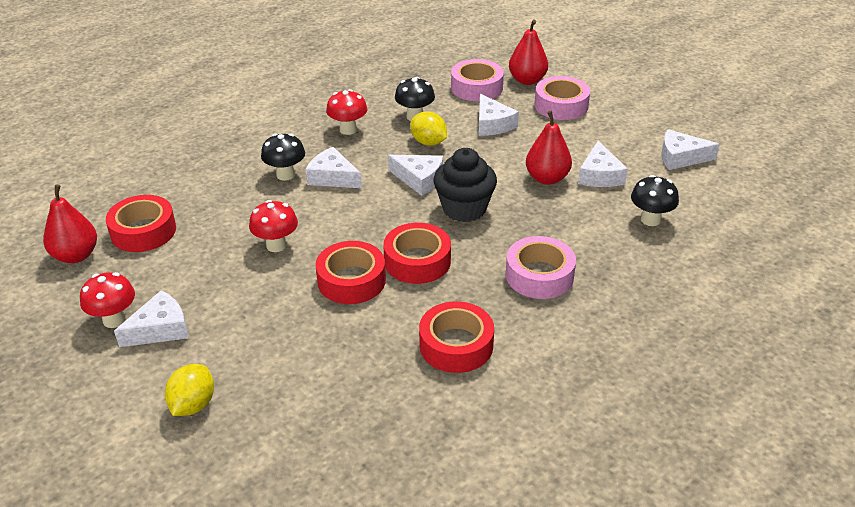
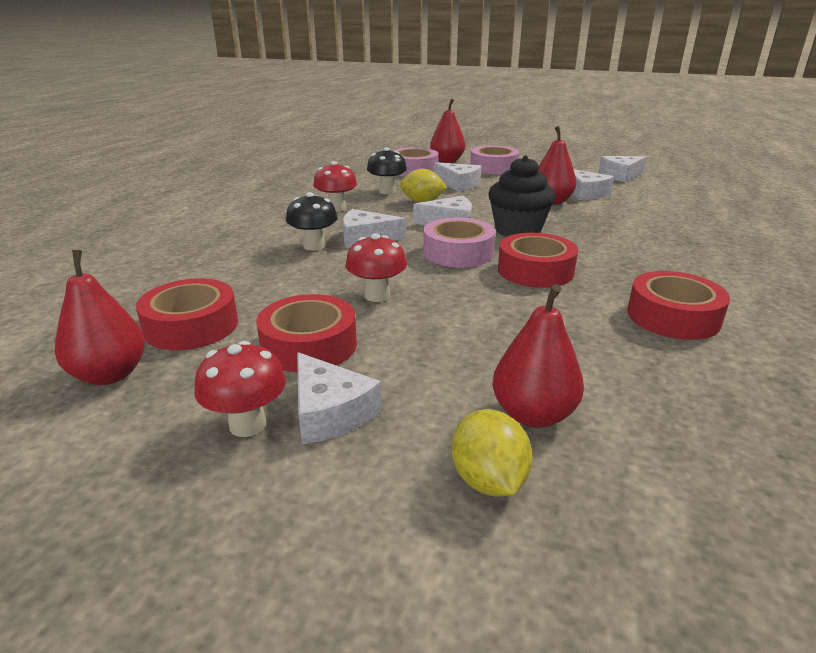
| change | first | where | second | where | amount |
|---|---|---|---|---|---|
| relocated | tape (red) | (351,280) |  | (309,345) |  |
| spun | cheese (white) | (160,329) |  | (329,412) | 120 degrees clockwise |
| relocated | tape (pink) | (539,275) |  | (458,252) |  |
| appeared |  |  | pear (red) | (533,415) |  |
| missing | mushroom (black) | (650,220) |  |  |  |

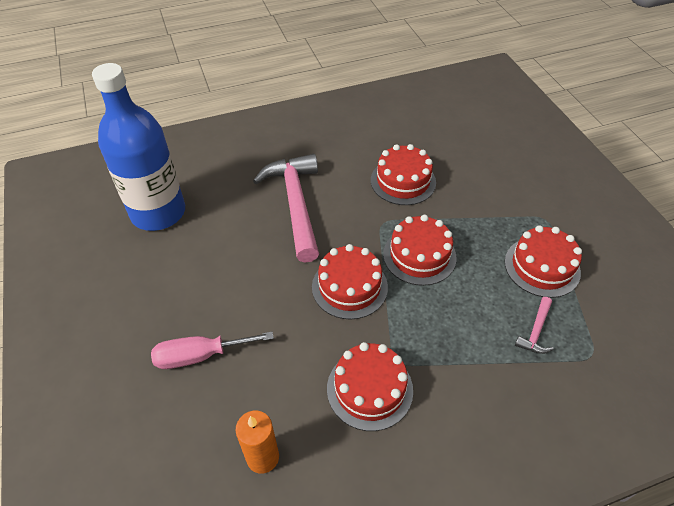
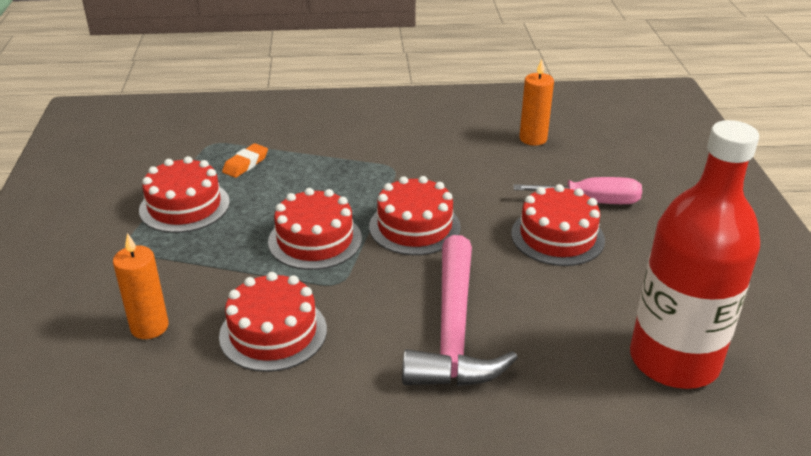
| change | first | where | second | where | amount |
|---|---|---|---|---|---|
| appeared |  |  | candle (orange) | (149,327) |  |
| exchanged | hammer (pink) | (536,331) | eraser (orange) | (245,164) |  |
| relocated | cake (red) | (369,389) |  | (557,236) |  |
| colour | bottle (blue) | (158,212) | bottle (red) | (674,360) |  |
☆ ☆ ☆ ☆
:: Work required ::
Each line from the one with "exchanged | hammer" through the last line of the records must be written out word for word. Include nothing else.

:: Response below ::
| exchanged | hammer (pink) | (536,331) | eraser (orange) | (245,164) |  |
| relocated | cake (red) | (369,389) |  | (557,236) |  |
| colour | bottle (blue) | (158,212) | bottle (red) | (674,360) |  |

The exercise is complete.